# TASK DESCRIPTION
Return every entry below word for word and leave out any picture.

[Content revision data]
● ● ●
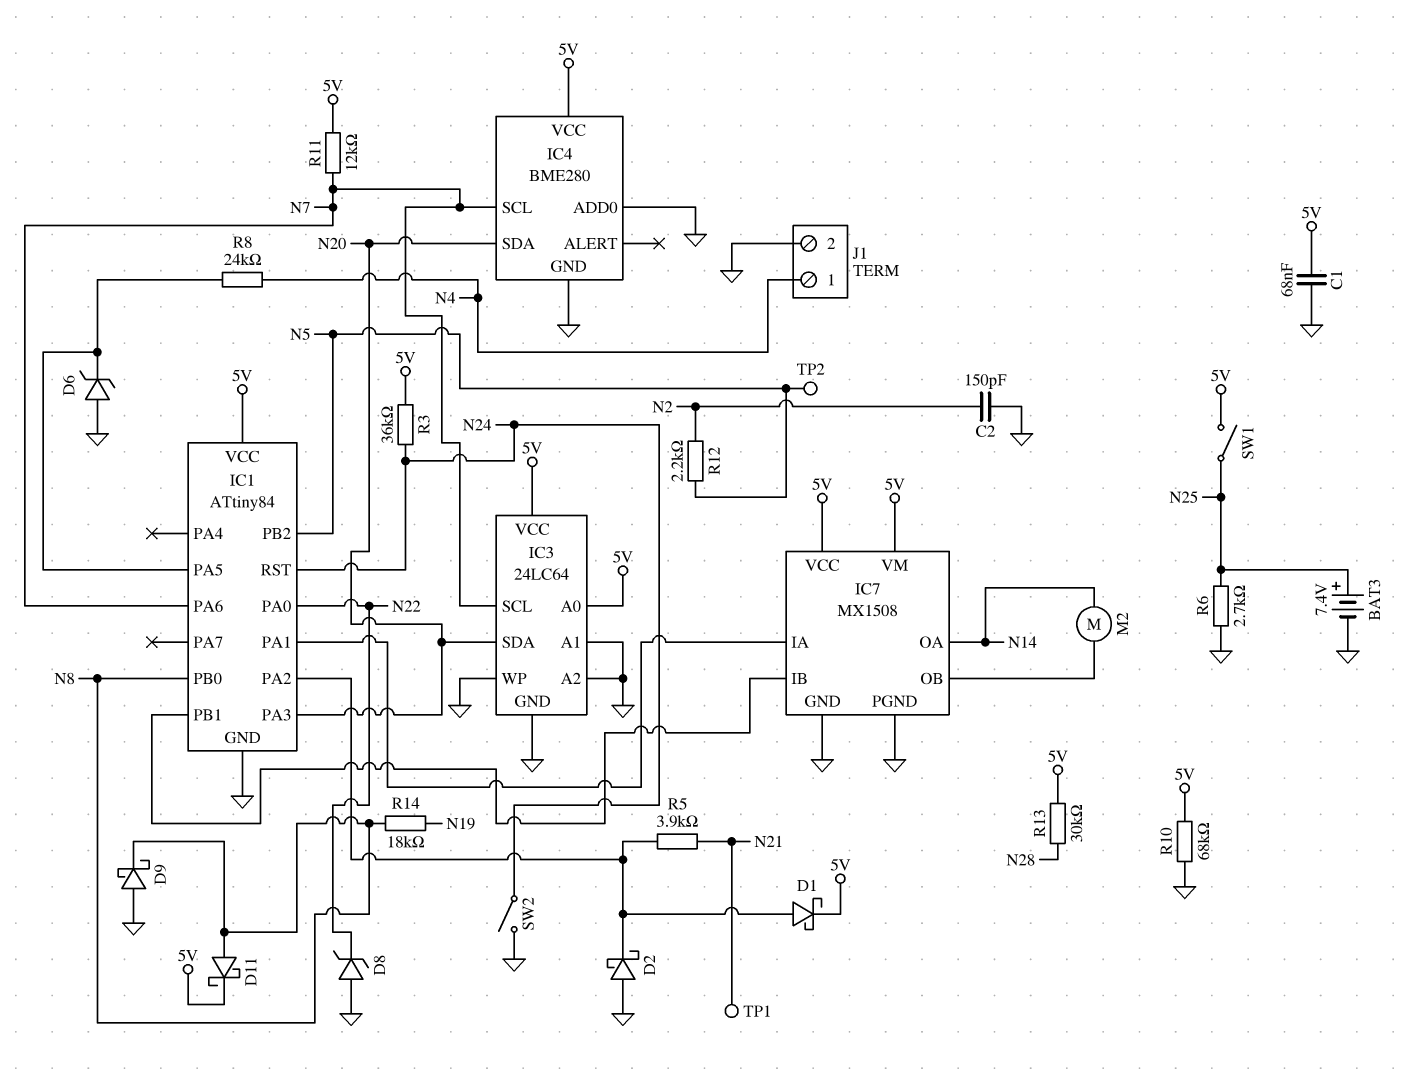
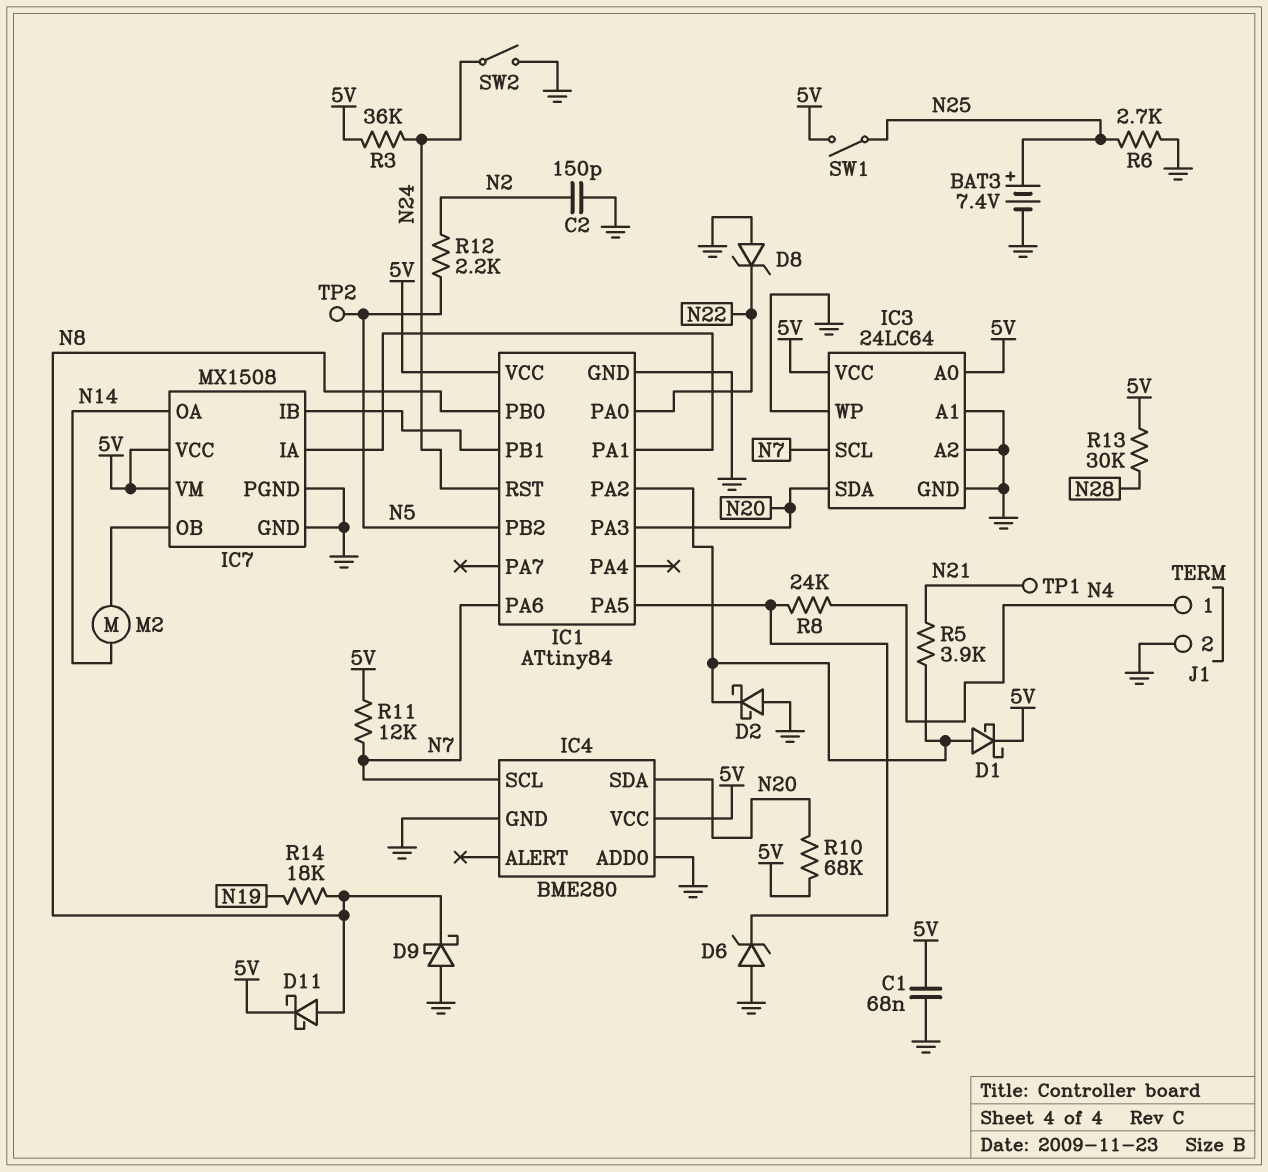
R10: 68k (5V, GND) -> 68k (5V, N20)

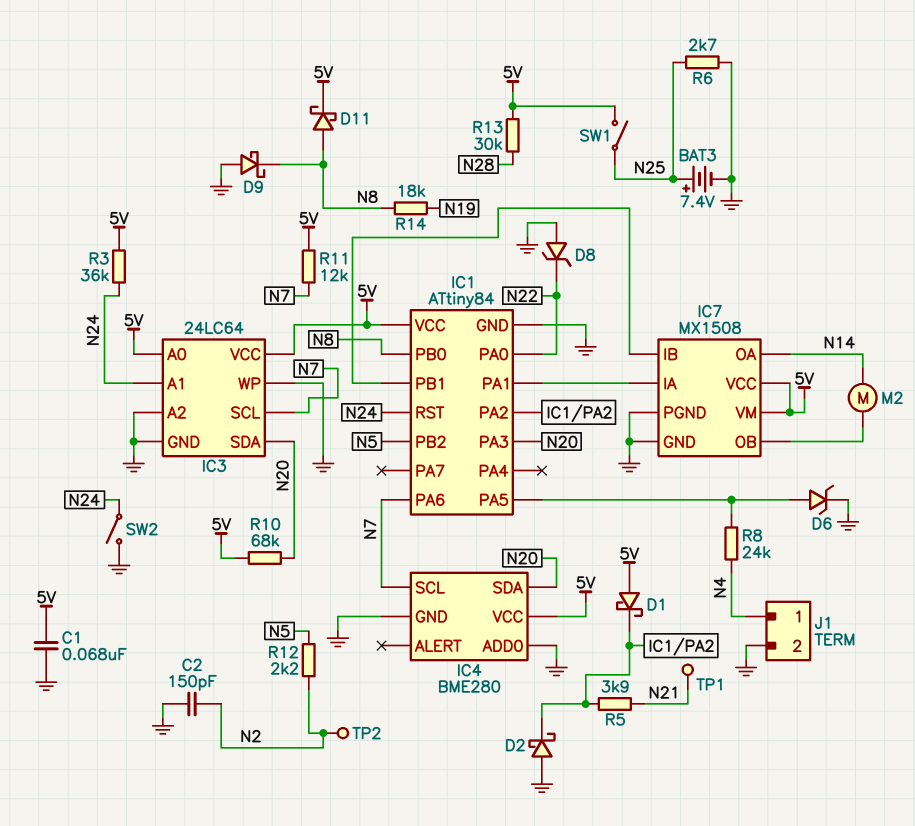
D1: schottky (A IC1/PA2, K 5V) -> schottky (A 5V, K IC1/PA2)
D6: zener (A GND, K IC1/PA5) -> zener (A IC1/PA5, K GND)
IC3 pin A1: GND -> N24
TP2: test point (N5) -> test point (N2)

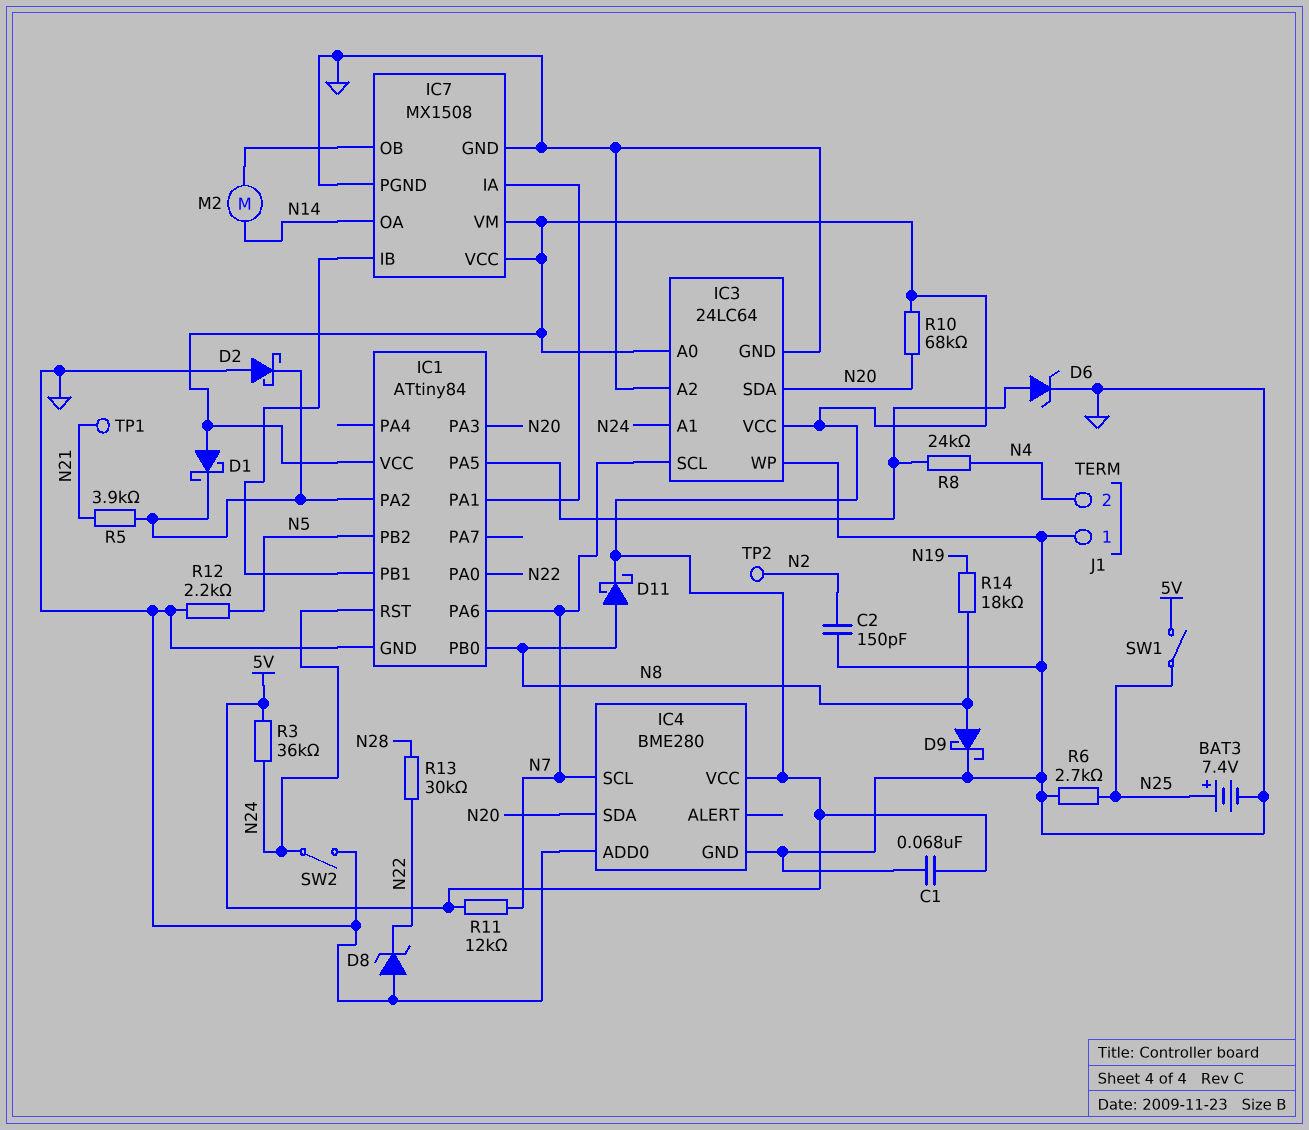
D9: schottky (A GND, K N8) -> schottky (A N8, K GND)
J1 pin 1: N4 -> GND
J1 pin 2: GND -> N4
R12: 2.2k (N2, N5) -> 2.2k (GND, N5)
R13: 30k (5V, N28) -> 30k (N22, N28)

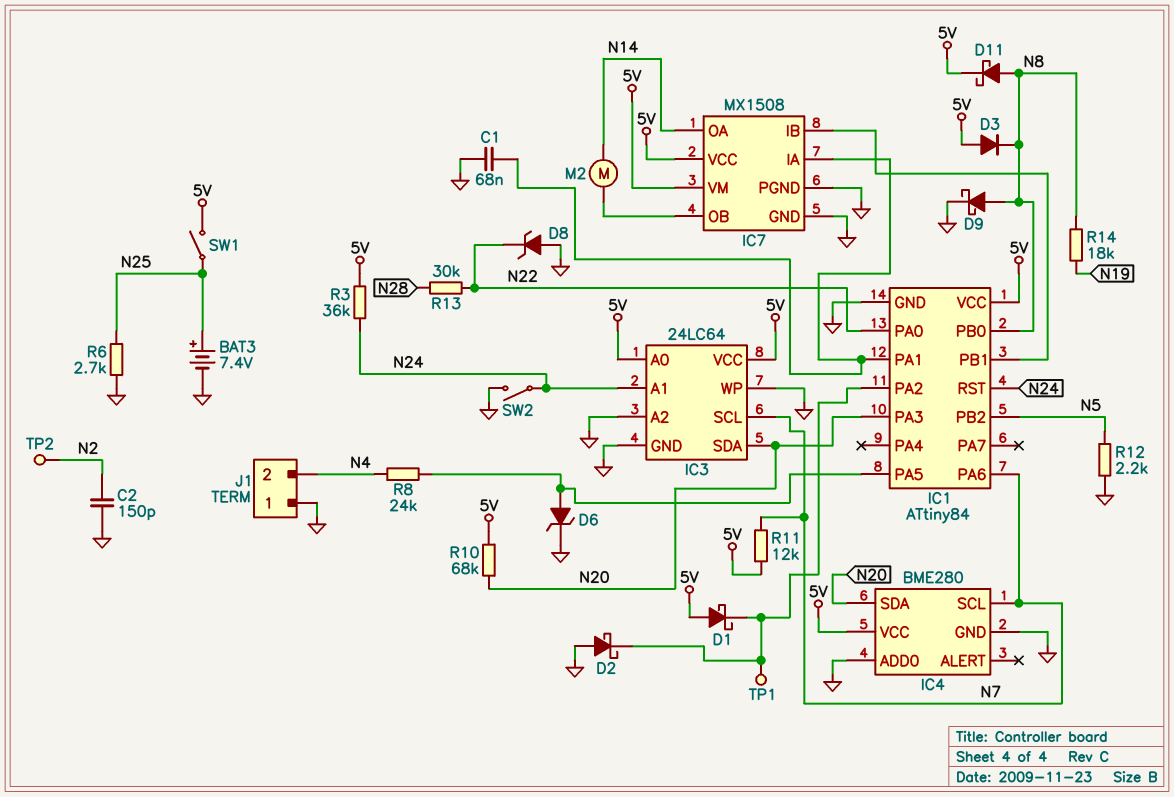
C1: 68nF (5V, GND) -> 68nF (GND, IC1/PA1)
D3: none -> diode (A 5V, K N8)
R5: 3.9k (IC1/PA2, N21) -> none
TP1: test point (N21) -> test point (IC1/PA2)

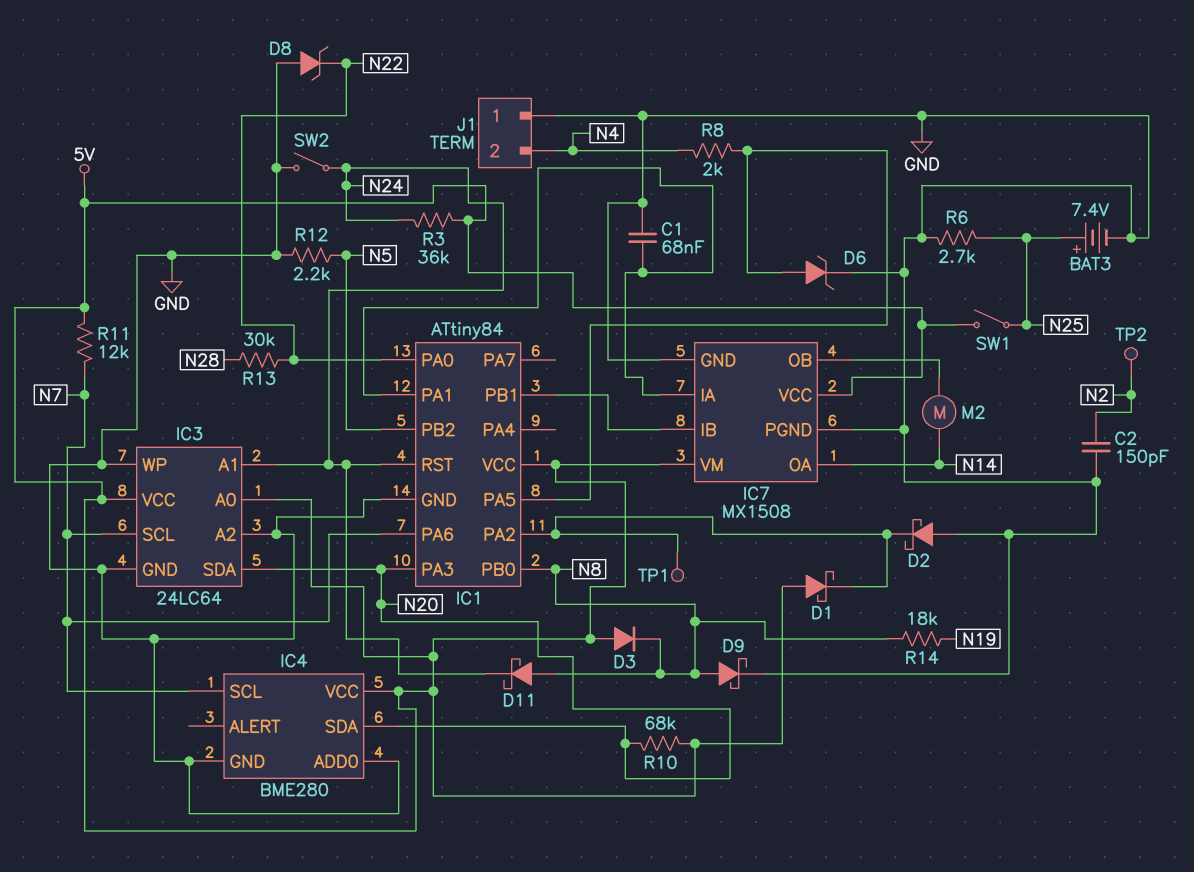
D11: schottky (A N8, K 5V) -> schottky (A N8, K N24)
R8: 24k (IC1/PA5, N4) -> 2k (IC1/PA5, N4)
● ● ●
# RESPONSE TO THIS EXERCISE
R10: 68k (5V, GND) -> 68k (5V, N20)

D1: schottky (A IC1/PA2, K 5V) -> schottky (A 5V, K IC1/PA2)
D6: zener (A GND, K IC1/PA5) -> zener (A IC1/PA5, K GND)
IC3 pin A1: GND -> N24
TP2: test point (N5) -> test point (N2)

D9: schottky (A GND, K N8) -> schottky (A N8, K GND)
J1 pin 1: N4 -> GND
J1 pin 2: GND -> N4
R12: 2.2k (N2, N5) -> 2.2k (GND, N5)
R13: 30k (5V, N28) -> 30k (N22, N28)

C1: 68nF (5V, GND) -> 68nF (GND, IC1/PA1)
D3: none -> diode (A 5V, K N8)
R5: 3.9k (IC1/PA2, N21) -> none
TP1: test point (N21) -> test point (IC1/PA2)

D11: schottky (A N8, K 5V) -> schottky (A N8, K N24)
R8: 24k (IC1/PA5, N4) -> 2k (IC1/PA5, N4)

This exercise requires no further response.